Copy all the data exactly, except the pictures.

**Dataset excerpt**

- - -

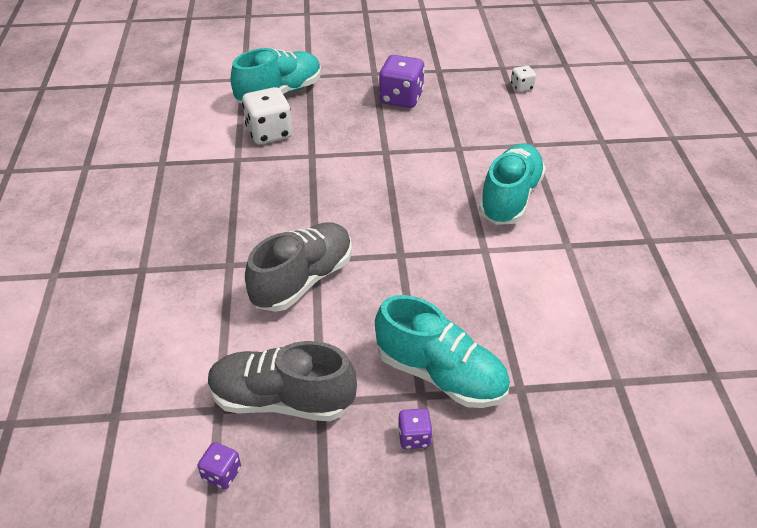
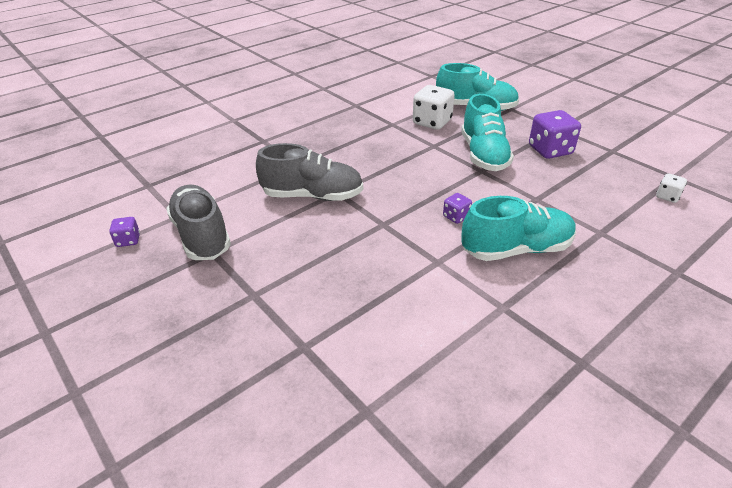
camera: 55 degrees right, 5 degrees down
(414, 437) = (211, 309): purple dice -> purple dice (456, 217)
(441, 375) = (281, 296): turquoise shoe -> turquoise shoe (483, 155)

- - -

**Answer to the exercise**
camera: 55 degrees right, 5 degrees down
(414, 437) = (211, 309): purple dice -> purple dice (456, 217)
(441, 375) = (281, 296): turquoise shoe -> turquoise shoe (483, 155)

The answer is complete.